- _Data records_
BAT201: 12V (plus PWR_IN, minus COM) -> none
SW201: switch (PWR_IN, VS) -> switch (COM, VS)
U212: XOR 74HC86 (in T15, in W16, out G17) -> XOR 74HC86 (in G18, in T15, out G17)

==

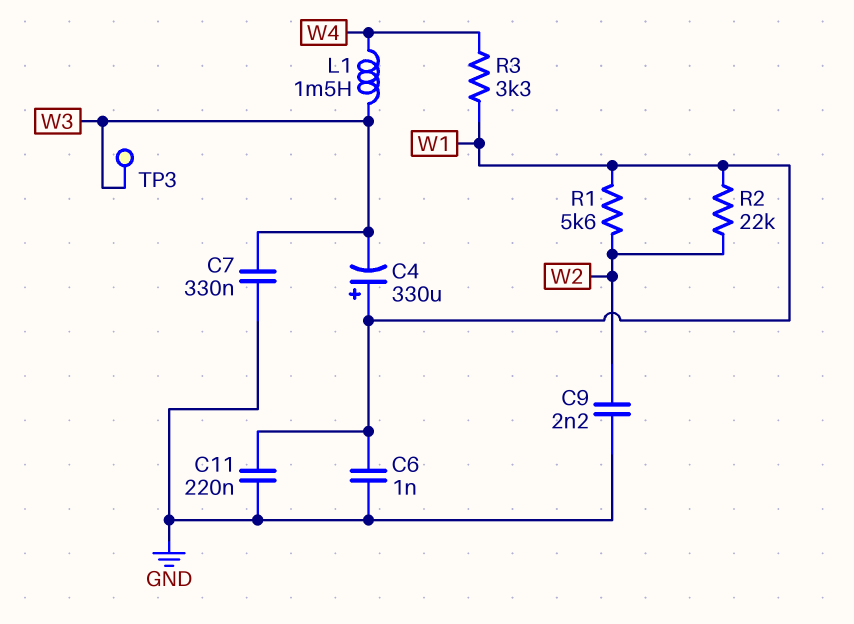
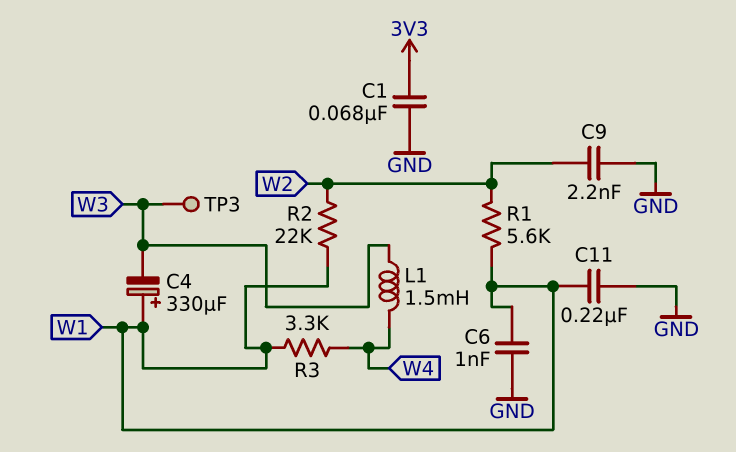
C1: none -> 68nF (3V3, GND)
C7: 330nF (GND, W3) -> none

- _What you will do_
Transcribe the lines above between the line holding "BAT201: 12V (plus PWR_IN, minus COM) -> none" and the line holding "U212: XOR 74HC86", inclusive, exactly as they stand and with nothing added.

- _Task response_
BAT201: 12V (plus PWR_IN, minus COM) -> none
SW201: switch (PWR_IN, VS) -> switch (COM, VS)
U212: XOR 74HC86 (in T15, in W16, out G17) -> XOR 74HC86 (in G18, in T15, out G17)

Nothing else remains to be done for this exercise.